--- start Supplied records ---

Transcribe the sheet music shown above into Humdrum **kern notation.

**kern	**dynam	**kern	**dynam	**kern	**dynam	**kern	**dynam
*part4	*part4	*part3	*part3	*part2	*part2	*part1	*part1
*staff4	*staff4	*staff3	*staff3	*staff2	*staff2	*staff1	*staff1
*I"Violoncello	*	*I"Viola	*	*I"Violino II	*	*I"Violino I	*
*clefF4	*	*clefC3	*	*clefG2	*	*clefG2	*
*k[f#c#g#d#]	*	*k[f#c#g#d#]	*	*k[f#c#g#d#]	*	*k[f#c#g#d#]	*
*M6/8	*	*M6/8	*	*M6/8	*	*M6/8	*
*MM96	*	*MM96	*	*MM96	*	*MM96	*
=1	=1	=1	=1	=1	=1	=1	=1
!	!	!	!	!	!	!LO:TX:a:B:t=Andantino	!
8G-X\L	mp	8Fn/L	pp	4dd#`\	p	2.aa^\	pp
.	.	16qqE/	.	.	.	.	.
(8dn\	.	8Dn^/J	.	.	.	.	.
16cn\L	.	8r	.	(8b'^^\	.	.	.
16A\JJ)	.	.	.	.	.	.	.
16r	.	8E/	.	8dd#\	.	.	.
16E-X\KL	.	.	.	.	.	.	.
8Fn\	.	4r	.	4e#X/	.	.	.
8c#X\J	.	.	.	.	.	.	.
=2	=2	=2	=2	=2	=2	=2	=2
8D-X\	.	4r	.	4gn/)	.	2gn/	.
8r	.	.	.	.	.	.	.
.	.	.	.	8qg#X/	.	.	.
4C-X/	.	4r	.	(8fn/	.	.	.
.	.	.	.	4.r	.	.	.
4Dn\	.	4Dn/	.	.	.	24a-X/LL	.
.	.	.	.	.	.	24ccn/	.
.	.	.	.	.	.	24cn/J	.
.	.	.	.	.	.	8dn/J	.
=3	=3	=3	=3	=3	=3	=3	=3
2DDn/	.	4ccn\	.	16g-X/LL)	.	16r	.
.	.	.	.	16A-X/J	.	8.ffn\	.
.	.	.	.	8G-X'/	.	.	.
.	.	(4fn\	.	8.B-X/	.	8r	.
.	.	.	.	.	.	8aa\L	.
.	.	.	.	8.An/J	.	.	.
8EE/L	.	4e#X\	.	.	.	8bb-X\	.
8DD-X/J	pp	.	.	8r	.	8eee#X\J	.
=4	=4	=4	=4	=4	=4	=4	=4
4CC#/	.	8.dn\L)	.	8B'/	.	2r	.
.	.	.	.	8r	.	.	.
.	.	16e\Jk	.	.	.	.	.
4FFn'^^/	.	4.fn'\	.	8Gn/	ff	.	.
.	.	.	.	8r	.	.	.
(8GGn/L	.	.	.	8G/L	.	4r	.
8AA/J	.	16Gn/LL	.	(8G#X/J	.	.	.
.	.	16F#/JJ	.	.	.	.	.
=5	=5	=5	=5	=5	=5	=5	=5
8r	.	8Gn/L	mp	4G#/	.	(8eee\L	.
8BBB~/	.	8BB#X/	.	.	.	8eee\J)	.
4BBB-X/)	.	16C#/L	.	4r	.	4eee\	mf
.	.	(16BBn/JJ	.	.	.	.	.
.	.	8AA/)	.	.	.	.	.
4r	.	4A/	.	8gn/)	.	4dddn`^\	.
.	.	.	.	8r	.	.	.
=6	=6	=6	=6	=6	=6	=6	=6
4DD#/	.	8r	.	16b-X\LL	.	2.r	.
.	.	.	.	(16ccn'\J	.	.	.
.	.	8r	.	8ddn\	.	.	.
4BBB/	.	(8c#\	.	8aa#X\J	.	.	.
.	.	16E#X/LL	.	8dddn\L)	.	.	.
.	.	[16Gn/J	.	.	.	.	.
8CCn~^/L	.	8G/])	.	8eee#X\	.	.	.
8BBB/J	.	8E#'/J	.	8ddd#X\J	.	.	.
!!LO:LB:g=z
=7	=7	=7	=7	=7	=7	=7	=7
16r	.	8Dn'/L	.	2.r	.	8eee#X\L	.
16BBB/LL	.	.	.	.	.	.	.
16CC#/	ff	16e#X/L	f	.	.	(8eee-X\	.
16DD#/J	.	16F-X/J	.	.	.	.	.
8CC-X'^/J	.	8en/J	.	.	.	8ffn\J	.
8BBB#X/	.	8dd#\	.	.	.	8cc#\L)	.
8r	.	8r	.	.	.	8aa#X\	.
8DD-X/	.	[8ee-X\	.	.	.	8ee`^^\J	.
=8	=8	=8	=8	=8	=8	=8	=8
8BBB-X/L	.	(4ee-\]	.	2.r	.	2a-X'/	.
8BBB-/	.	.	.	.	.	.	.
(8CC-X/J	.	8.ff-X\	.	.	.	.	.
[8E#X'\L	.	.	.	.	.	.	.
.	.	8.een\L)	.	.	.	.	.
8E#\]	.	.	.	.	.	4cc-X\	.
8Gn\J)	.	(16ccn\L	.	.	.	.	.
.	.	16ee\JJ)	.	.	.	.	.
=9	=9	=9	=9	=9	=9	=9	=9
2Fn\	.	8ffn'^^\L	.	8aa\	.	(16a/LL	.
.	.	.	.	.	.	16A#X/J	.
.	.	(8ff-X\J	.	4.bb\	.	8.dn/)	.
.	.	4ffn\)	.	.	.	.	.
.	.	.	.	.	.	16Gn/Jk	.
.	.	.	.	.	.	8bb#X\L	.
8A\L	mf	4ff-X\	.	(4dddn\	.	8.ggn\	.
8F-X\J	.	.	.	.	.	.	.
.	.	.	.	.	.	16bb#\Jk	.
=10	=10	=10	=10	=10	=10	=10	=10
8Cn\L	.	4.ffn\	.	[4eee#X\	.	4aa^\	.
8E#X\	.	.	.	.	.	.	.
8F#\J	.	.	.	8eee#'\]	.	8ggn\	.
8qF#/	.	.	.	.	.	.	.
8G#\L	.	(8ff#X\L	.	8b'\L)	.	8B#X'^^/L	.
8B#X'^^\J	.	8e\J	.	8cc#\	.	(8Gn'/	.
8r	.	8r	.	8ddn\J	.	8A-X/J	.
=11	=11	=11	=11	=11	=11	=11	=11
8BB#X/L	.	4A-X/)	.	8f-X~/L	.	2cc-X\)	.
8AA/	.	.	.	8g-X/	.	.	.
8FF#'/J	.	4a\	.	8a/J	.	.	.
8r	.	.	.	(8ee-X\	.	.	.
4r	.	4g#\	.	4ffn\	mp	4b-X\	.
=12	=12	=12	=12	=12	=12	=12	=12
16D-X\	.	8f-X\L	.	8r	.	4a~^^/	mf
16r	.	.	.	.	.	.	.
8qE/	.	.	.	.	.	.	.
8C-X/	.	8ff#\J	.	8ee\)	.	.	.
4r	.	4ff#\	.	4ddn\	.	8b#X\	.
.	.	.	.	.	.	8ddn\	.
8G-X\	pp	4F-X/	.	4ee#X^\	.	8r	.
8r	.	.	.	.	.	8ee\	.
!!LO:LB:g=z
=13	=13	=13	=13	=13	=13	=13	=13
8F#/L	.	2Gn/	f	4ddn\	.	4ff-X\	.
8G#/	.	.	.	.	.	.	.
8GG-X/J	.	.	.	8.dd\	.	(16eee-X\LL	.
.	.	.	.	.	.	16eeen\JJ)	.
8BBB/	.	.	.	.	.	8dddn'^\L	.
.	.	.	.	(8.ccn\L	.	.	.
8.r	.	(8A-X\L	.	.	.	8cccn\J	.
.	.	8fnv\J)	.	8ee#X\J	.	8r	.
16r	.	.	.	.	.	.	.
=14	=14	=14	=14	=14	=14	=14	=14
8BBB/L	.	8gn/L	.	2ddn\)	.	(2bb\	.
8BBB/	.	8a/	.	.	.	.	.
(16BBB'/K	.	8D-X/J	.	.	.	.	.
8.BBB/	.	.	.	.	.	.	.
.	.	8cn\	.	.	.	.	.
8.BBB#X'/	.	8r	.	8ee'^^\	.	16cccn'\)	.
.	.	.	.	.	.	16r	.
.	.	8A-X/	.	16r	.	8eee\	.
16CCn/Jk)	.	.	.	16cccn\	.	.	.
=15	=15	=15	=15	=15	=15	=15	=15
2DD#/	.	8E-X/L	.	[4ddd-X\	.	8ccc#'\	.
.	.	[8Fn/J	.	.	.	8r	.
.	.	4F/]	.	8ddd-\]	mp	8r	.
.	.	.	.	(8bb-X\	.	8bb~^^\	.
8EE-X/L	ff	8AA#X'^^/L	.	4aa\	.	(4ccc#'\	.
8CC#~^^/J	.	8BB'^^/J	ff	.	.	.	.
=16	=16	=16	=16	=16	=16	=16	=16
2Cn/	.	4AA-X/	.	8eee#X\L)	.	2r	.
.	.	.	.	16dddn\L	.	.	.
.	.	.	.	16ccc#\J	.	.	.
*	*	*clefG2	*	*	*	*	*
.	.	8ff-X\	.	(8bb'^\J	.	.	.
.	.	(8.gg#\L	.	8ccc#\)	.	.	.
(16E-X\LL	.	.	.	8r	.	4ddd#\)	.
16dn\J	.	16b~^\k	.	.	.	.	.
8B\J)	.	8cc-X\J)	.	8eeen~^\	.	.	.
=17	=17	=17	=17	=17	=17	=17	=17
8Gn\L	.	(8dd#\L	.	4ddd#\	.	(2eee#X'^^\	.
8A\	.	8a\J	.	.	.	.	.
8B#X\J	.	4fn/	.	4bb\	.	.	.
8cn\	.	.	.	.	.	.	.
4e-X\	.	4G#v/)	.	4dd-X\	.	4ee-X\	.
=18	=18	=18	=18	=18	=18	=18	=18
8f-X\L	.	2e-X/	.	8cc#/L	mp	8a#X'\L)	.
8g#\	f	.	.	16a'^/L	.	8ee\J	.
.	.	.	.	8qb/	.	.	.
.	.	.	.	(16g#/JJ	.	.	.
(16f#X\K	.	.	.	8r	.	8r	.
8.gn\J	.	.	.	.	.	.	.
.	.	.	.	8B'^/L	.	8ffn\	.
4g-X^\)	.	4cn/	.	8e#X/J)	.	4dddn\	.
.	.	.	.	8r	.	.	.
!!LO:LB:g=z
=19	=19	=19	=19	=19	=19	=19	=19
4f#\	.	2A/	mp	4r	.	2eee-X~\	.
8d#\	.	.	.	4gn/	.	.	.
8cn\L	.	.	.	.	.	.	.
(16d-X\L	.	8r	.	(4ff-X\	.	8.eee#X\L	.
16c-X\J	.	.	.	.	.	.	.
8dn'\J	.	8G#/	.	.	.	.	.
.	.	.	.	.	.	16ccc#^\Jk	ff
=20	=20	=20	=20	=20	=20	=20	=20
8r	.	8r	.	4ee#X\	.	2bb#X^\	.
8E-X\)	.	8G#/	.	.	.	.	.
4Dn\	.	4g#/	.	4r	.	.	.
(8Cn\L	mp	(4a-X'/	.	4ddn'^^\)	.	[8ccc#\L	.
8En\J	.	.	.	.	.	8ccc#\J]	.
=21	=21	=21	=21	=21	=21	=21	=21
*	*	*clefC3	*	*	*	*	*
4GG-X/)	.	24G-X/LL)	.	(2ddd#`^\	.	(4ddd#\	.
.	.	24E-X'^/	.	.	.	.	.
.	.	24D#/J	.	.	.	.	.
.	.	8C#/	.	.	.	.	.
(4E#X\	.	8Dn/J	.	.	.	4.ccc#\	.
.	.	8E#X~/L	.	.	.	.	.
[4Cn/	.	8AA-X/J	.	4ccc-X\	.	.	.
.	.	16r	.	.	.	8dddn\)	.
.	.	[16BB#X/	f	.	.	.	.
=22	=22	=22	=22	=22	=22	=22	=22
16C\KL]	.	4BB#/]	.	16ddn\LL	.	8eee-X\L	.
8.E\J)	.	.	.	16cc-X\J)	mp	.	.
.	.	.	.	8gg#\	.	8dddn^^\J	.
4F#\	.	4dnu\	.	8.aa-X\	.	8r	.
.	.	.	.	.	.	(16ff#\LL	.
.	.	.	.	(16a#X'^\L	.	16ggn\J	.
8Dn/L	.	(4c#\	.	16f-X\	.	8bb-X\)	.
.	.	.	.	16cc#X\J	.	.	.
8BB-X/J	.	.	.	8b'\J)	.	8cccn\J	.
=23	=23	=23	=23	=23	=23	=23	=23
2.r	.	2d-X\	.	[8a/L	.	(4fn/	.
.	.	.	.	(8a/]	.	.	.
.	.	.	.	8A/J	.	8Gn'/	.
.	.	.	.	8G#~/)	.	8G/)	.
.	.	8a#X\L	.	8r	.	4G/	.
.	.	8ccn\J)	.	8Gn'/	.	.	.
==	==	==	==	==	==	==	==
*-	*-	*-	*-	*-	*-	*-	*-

--- end Supplied records ---

Pick out every line in the records above that contains the string "kern" and copy each one.

*Task solution*.
Transcribe the sheet music shown above into Humdrum **kern notation.
**kern	**dynam	**kern	**dynam	**kern	**dynam	**kern	**dynam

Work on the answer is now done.